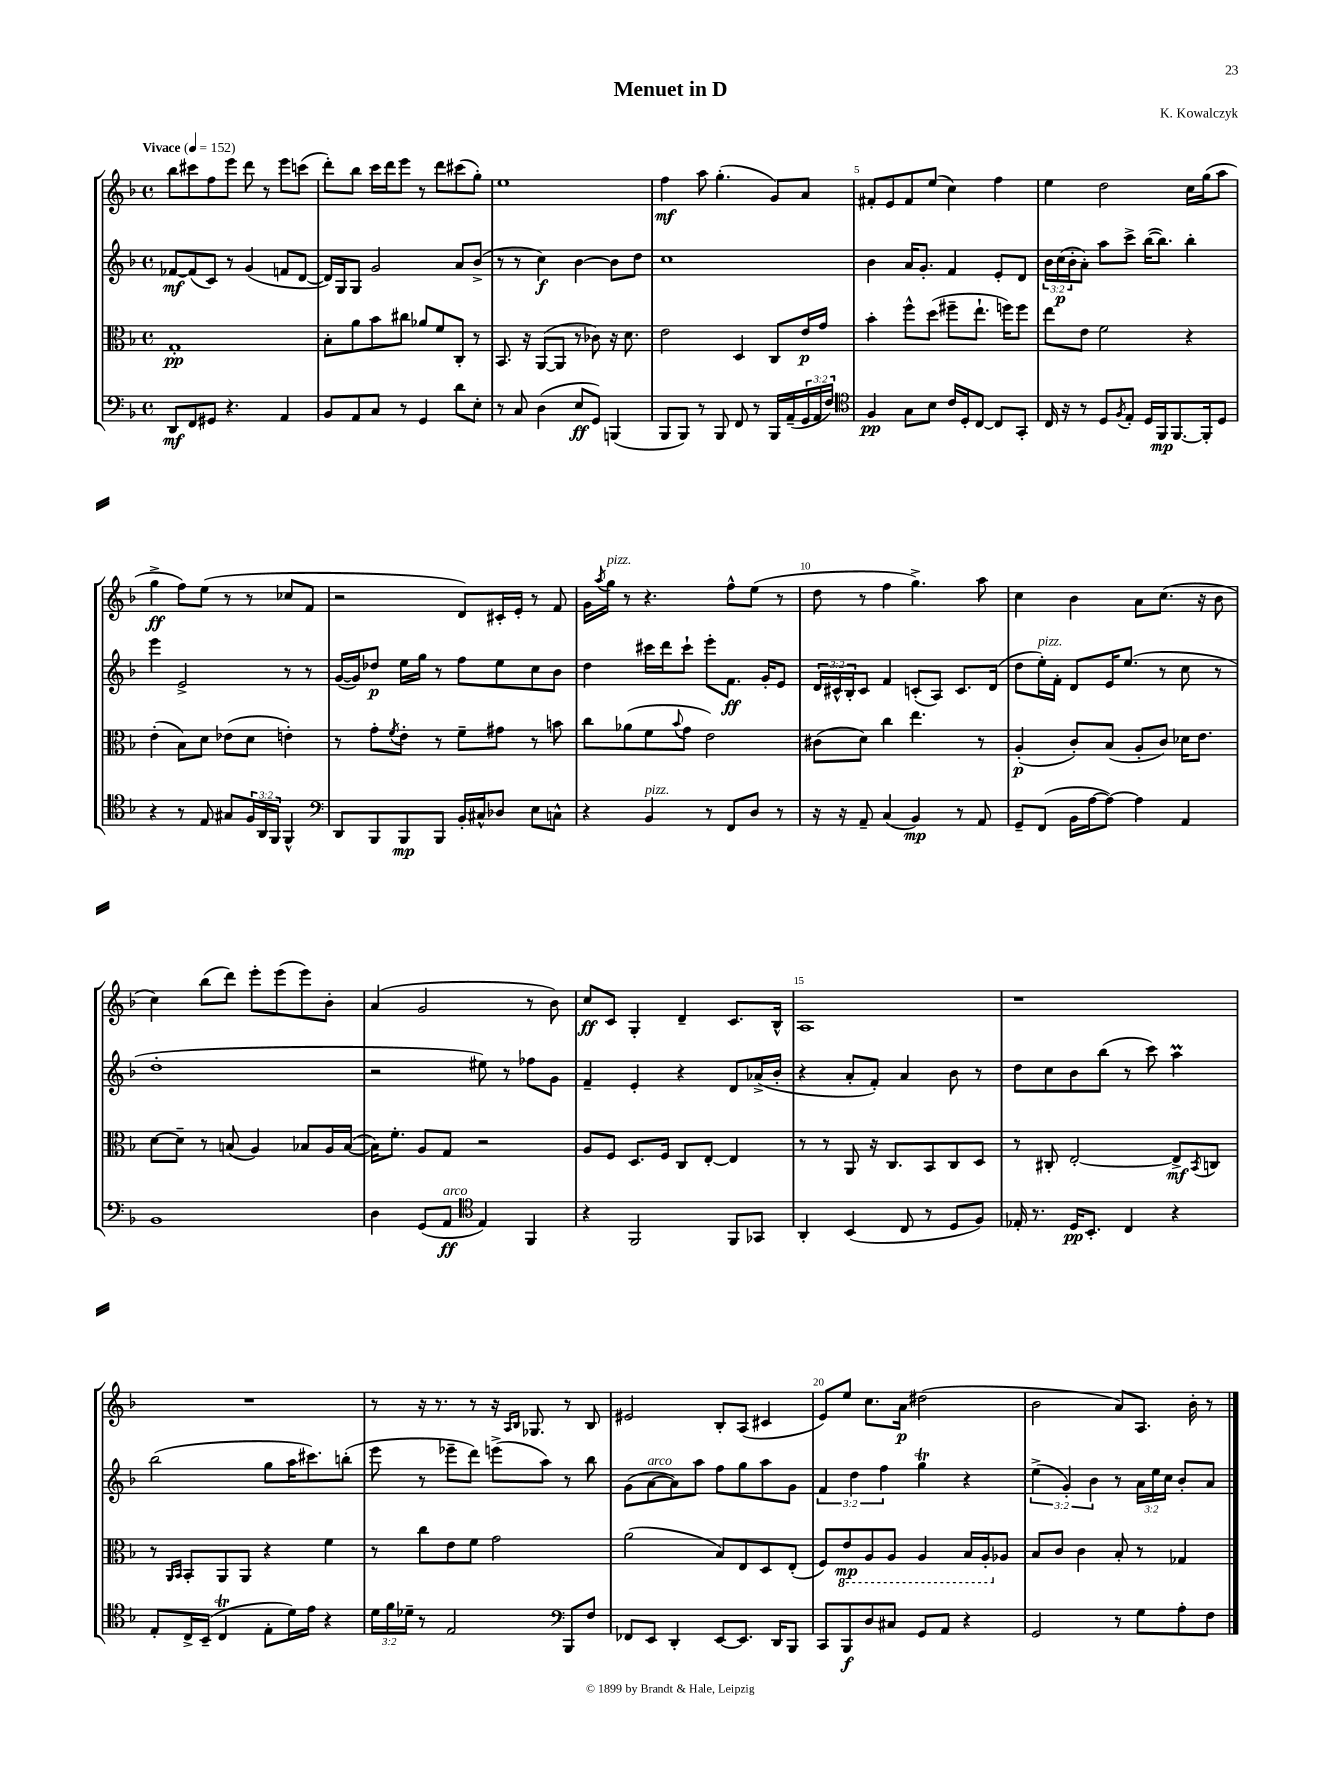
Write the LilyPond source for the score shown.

\header { title = "Menuet in D" composer = "K. Kowalczyk" }
<<
\new StaffGroup <<
\new Staff = "s0" {
    \clef treble \key f \major \defaultTimeSignature \time 4/4 \tempo "Vivace" 4 = 152
    bes''8 cis'''8 f''8 e'''8 d'''8 r8 e'''8 c'''8( |
    d'''8-.) bes''8 c'''16 d'''16 e'''8 r8 d'''8 cis'''8( g''8-.) |
    e''1 |
    f''4\mf a''8 g''4.-.( g'8) a'8 |
    fis'8-. e'8 fis'8 e''8( c''4) f''4 |
    e''4 d''2 c''16 g''16( a''8 |
    g''4->\ff f''8) e''8( r8 r8 ces''8 f'8 |
    r2 d'8) cis'16-. e'16-. r8 f'8 |
    g'16 \acciaccatura { a''8 } g''16^\markup { \italic "pizz." } r8 r4. f''8-^ e''8( r8 |
    d''8 r8 f''4 g''4.->) a''8 |
    c''4 bes'4 a'8 c''8.( r16 bes'8 |
    c''4) bes''8( d'''8) e'''8-. e'''8( e'''8) bes'8-. |
    a'4( g'2 r8 bes'8) |
    c''8\ff c'8 g4-. d'4-- c'8. bes16-^ |
    a1 |
    r1 |
    R1 |
    r8 r16 r8. r8 r16 \grace { a16 bes16 } ges8. r8 bes8 |
    eis'2 bes8-. a8( cis'4 |
    e'8) e''8 c''8. a'16\p dis''2( |
    bes'2 a'8) a8. bes'16-. r8 \bar "|." |
}
\new Staff = "s1" {
    \clef treble \key f \major \defaultTimeSignature \time 4/4 \override Staff.TupletNumber.text = #tuplet-number::calc-fraction-text
    fes'8~\mf fes'8( c'8) r8 g'4( f'8 d'8~ |
    d'16) g16 g8 g'2 a'8 bes'8->( |
    r8 r8 c''4\f) bes'4~ bes'8 d''8 |
    c''1 |
    bes'4 a'16 g'8.-. f'4 e'8-. d'8 |
    \tuplet 3/2 { bes'16 c''16\p( bes'16-. } a'8-.) a''8 c'''8-> bes''16~( bes''8.) bes''4-. |
    e'''4 e'2-> r8 r8 |
    g'16~( g'16) des''8\p e''16 g''16 r8 f''8 e''8 c''8 bes'8 |
    d''4 cis'''16 d'''16 cis'''8-! e'''8-. f'8.\ff g'16-. e'8 |
    \tuplet 3/2 { d'16 cis'16-^ bes16-. } cis'8 f'4 c'8-.( a8) c'8. d'16( |
    d''8 e''16-.^\markup { \italic "pizz." }) f'16-. d'8 e'16 e''8.( r8 c''8 r8 |
    d''1-. |
    r2 eis''8) r8 fes''8 g'8 |
    f'4-- e'4-. r4 d'8 aes'16->( bes'16-. |
    r4 a'8-. f'8-.) a'4 bes'8 r8 |
    d''8 c''8 bes'8 bes''8( r8 c'''8) a''4\prall |
    bes''2( g''8 a''16 cis'''8.) b''8-.( |
    e'''8 r8 ees'''8-- d'''8) e'''8->( a''8) r8 bes''8 |
    g'8( a'8~^\markup { \italic "arco" } a'8) a''8 f''8 g''8 a''8 g'8 |
    \tuplet 3/2 { f'4 d''4 f''4 } g''4\trill r4 |
    \tuplet 3/2 { e''4->( g'4-.) bes'4 } r8 \tuplet 3/2 { a'16 e''16 c''16 } bes'8-. a'8 \bar "|." |
}
\new Staff = "s2" {
    \clef alto \key f \major \defaultTimeSignature \time 4/4
    g1-.\pp |
    bes8-. a'8 bes'8 cis''8 aes'8 f'8 c8-. r8 |
    bes,8. r16 a,8~( a,8 r8 ces'8) r16 d'8. |
    e'2 d4 c8 e'16\p g'16 |
    bes'4-. f''8-^ d''8( fis''8-- e''8.-! f''16) f''8 |
    e''8 e'8 f'2 r4 |
    e'4-.( bes8) d'8 ees'8( d'8 e'4-.) |
    r8 g'8-. \acciaccatura { f'8 } e'8-. r8 f'8-- gis'8 r8 b'8 |
    c''8 aes'8( f'8 \appoggiatura { bes'8 } g'8 e'2) |
    cis'8( d'8) c''4 e''4. r8 |
    a4-.\p( c'8-.) bes8( a8-. c'8) des'16 e'8. |
    d'8~ d'8-- r8 b8( a4) bes8 a16 bes16~( |
    bes16) f'8.-. a8 g8 r2 |
    a8 f8 d8. f16 c8 e8~-. e4 |
    r8 r8 a,8 r16 c8. bes,8 c8 d8 |
    r8 cis8-. e2~-. e8->\mf \acciaccatura { bes,8 } c8 |
    r8 \grace { a,16 bes,16 } bes,8-. a,8 a,8 r4 f'4 |
    r8 c''8 e'8 f'8 g'2 |
    a'2( bes8) e8 d8 e8-.( |
    f8) \ottava #-1 e8\mp a,8 a,8 a,4 bes,16 a,16-. \ottava #0 aes8 |
    bes8 c'8 c'4 bes8-. r8 ges4 \bar "|." |
}
\new Staff = "s3" {
    \clef bass \key f \major \defaultTimeSignature \time 4/4 \override Staff.TupletNumber.text = #tuplet-number::calc-fraction-text
    d,8\mf f,8 gis,8 r4. a,4 |
    bes,8 a,8 c8 r8 g,4 d'8 e8-. |
    r8 c8 d4( e8\ff g,8) b,,4( |
    bes,,8 bes,,8) r8 bes,,8 f,8 r8 bes,,16 a,16--( \tuplet 3/2 { g,16 a,16 f16) } |
    \clef tenor f4\pp g8 bes8 c'16 d16-. c8~ c8 g,8-. |
    c16 r16 r8 d8 \acciaccatura { f8 } e8-. d16 f,16\mp f,8.~ f,16-. d8 |
    r4 r8 e8 gis8 \tuplet 3/2 { f16 a,16 f,16 } f,4-^ |
    \clef bass d,8 bes,,8 bes,,8\mp bes,,8 bes,16-. cis16-^ des8 e8 c8-^ |
    r4 bes,4^\markup { \italic "pizz." } r8 f,8 d8 r8 |
    r16 r16 a,8-- c4( bes,4\mp) r8 a,8 |
    g,8-- f,8( bes,16 a16~ a8~) a4 a,4 |
    bes,1 |
    d4 g,8( a,8\ff^\markup { \italic "arco" } \clef tenor e4) f,4 |
    r4 f,2 f,8 ges,8 |
    a,4-. bes,4( c8 r8 d8 f8) |
    ees16-. r8. d16\pp bes,8.-. c4 r4 |
    e8-. c16-> bes,16--( c4\trill e8-. d'16) e'16 r4 |
    \tuplet 3/2 { d'16 f'16 des'16-- } r8 e2 \clef bass bes,,8 f8 |
    fes,8 e,8 d,4-. e,8~ e,8. d,16 bes,,8 |
    c,8 bes,,8\f d8 cis8 g,8 a,8 r4 |
    g,2 r8 g8 a8-. f8 \bar "|." |
}
>>
>>
\layout { \context { \Score \override BarNumber.break-visibility = ##(#f #t #t) barNumberVisibility = #(every-nth-bar-number-visible 5) } }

______________________________

Task instructions:
Give back each line of the data above that includes the string "markup".

Correct result:
    g'16 \acciaccatura { a''8 } g''16^\markup { \italic "pizz." } r8 r4. f''8-^ e''8( r8 |
    d''8 e''16-.^\markup { \italic "pizz." }) f'16-. d'8 e'16 e''8.( r8 c''8 r8 |
    g'8( a'8~^\markup { \italic "arco" } a'8) a''8 f''8 g''8 a''8 g'8 |
    r4 bes,4^\markup { \italic "pizz." } r8 f,8 d8 r8 |
    d4 g,8( a,8\ff^\markup { \italic "arco" } \clef tenor e4) f,4 |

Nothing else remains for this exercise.